# INSTRUCTION
Leave out the images and return all the data word for word.

DATA SHOWN: Begin

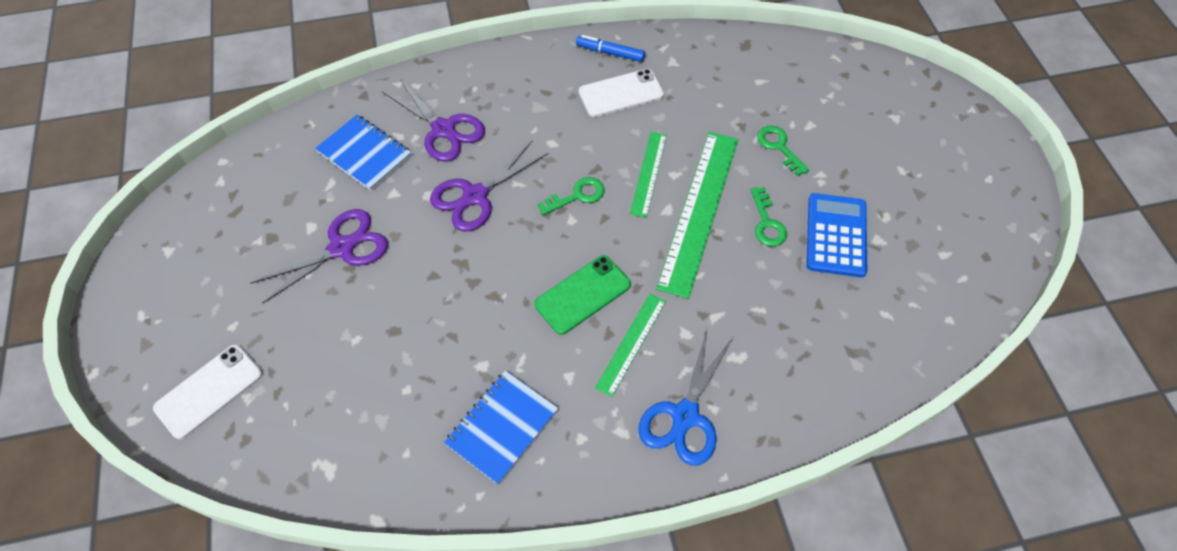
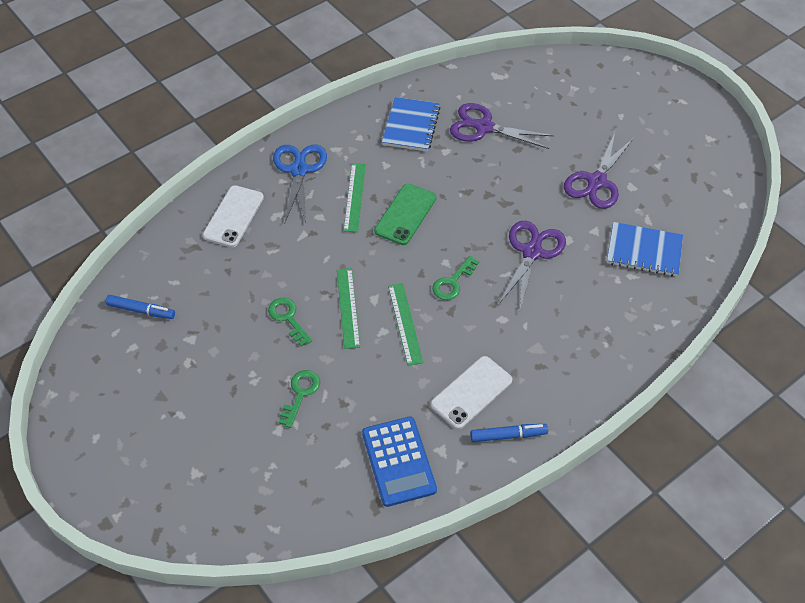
camera: 155 degrees right, 5 degrees down
(209, 391) = (599, 83): white phone -> white phone (233, 216)
(443, 130) = (600, 295): purple scissors -> purple scissors (483, 127)
(699, 211) = (348, 307): green ruler -> green ruler, size x0.54
(779, 147) = (300, 394): green key -> green key turned 105 degrees counterclockwise
(836, 235) = (227, 329): blue calculator -> blue calculator (398, 461)
(930, 293) = (141, 310): none -> blue marker

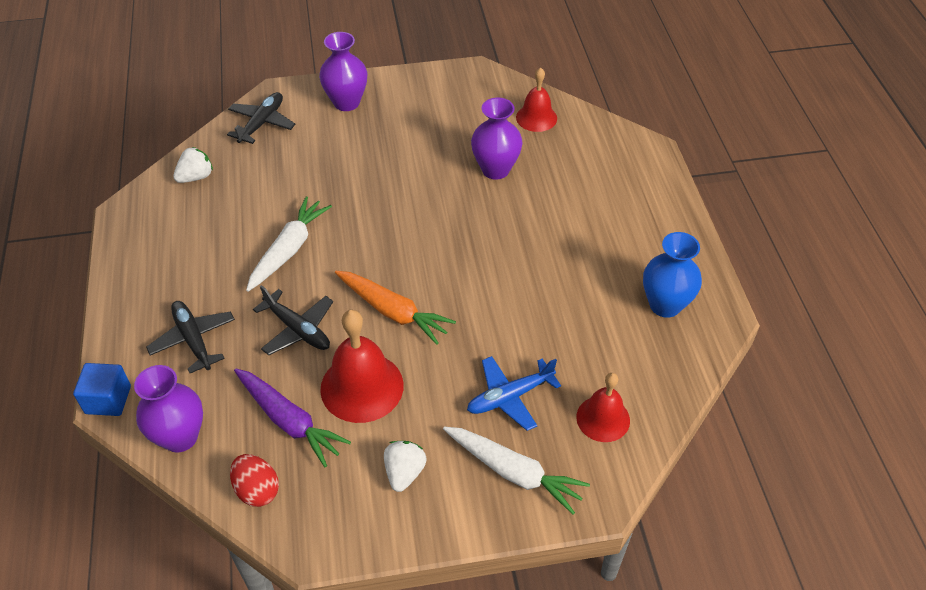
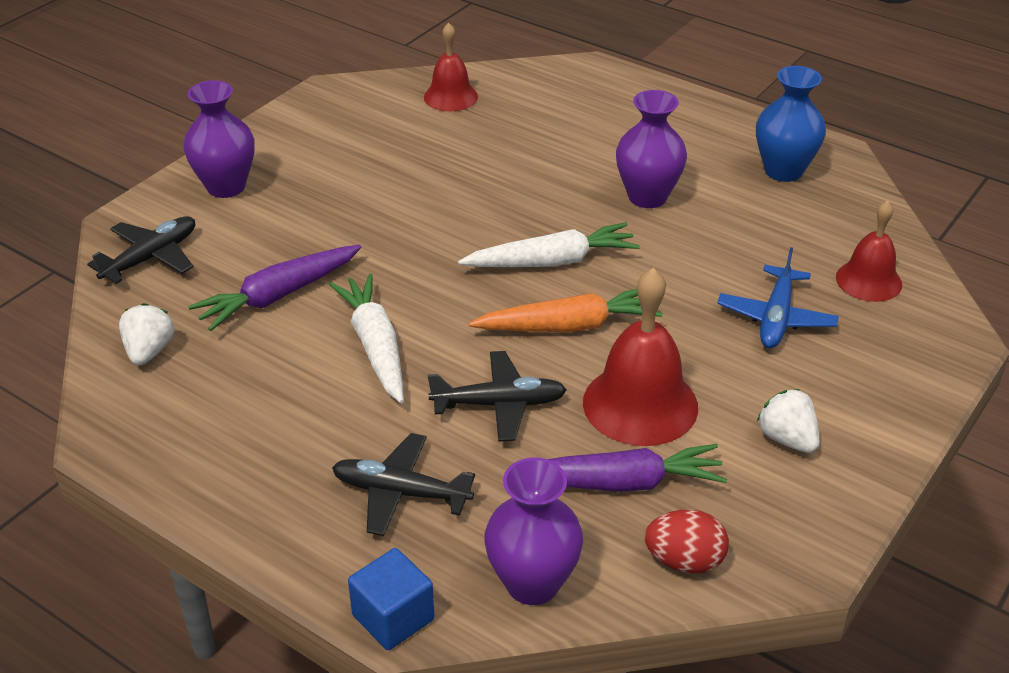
camera: 45 degrees left, 10 degrees down
(262, 123) = (151, 257): black plane -> black plane turned 60 degrees clockwise
(285, 187) = (278, 296): none -> purple carrot
(495, 169) = (479, 157): purple vase -> purple vase (647, 197)
(514, 472) = (869, 368): white carrot -> white carrot (552, 261)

DATA SHOWN: End

# WRITTEN REPLY
camera: 155 degrees right, 5 degrees down
(209, 391) = (599, 83): white phone -> white phone (233, 216)
(443, 130) = (600, 295): purple scissors -> purple scissors (483, 127)
(699, 211) = (348, 307): green ruler -> green ruler, size x0.54
(779, 147) = (300, 394): green key -> green key turned 105 degrees counterclockwise
(836, 235) = (227, 329): blue calculator -> blue calculator (398, 461)
(930, 293) = (141, 310): none -> blue marker

camera: 45 degrees left, 10 degrees down
(262, 123) = (151, 257): black plane -> black plane turned 60 degrees clockwise
(285, 187) = (278, 296): none -> purple carrot
(495, 169) = (479, 157): purple vase -> purple vase (647, 197)
(514, 472) = (869, 368): white carrot -> white carrot (552, 261)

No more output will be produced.